* [Work instructions] Scan the records below for the line containing "black can [587,321,612,358]" and the line containing "none -> orange plate [534,338,617,406]". Copy both, plus every line between, exactly.

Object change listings
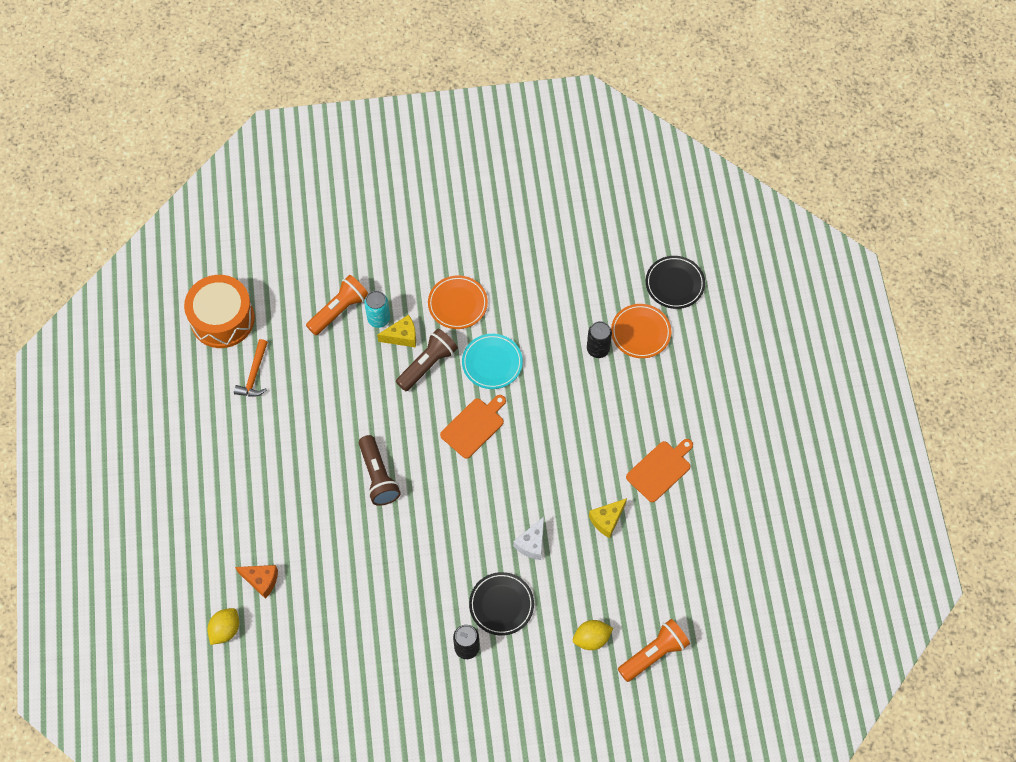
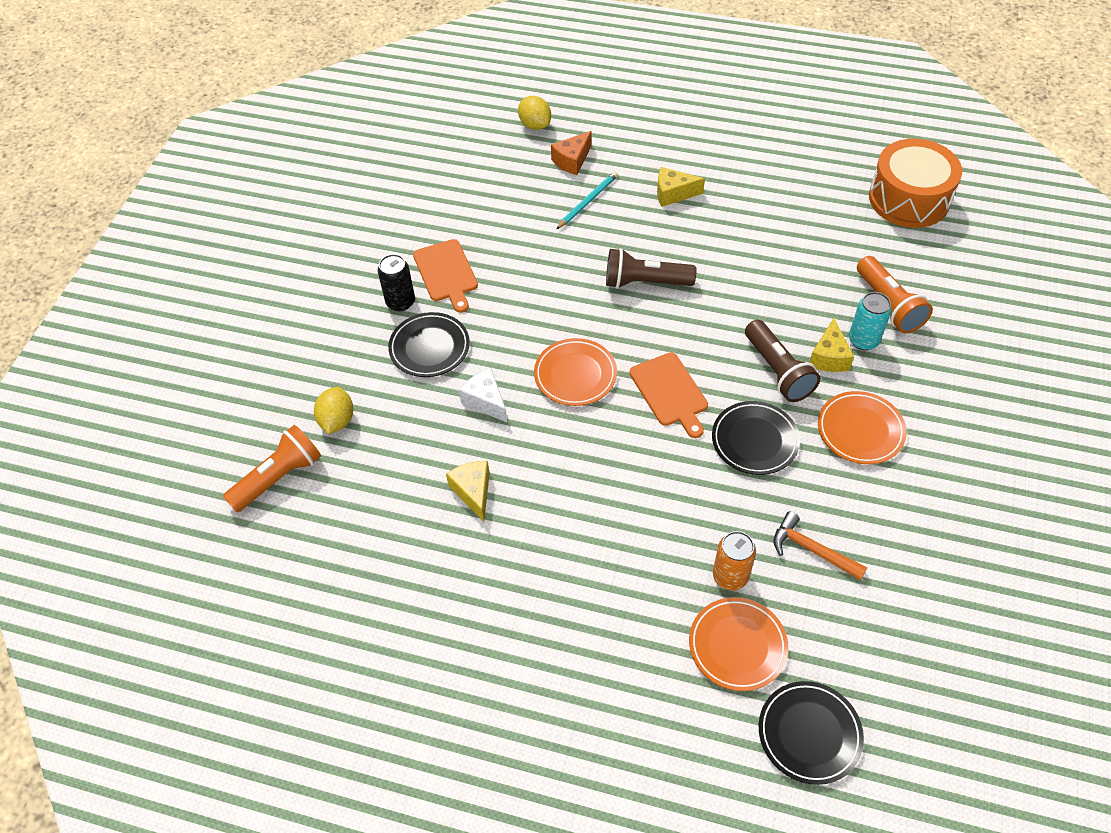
camera: 115 degrees right, 10 degrees down
orange hammer [234,339,268,397] -> orange hammer moved to [773,511,867,580]
turquoise plate [462,334,523,389] -> black plate [712,401,800,475]
black can [587,321,612,358] -> orange can [713,531,756,591]
orange flashlight [618,619,690,682] -> orange flashlight turned 120 degrees counterclockwise [223,425,321,512]
orange cutting board [626,439,693,502] -> orange cutting board moved to [413,239,478,313]
none -> orange plate [534,338,617,406]
none -> turquoise pencil [556,172,618,229]
none -> yellow cheese [657,167,705,207]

* [Response]
black can [587,321,612,358] -> orange can [713,531,756,591]
orange flashlight [618,619,690,682] -> orange flashlight turned 120 degrees counterclockwise [223,425,321,512]
orange cutting board [626,439,693,502] -> orange cutting board moved to [413,239,478,313]
none -> orange plate [534,338,617,406]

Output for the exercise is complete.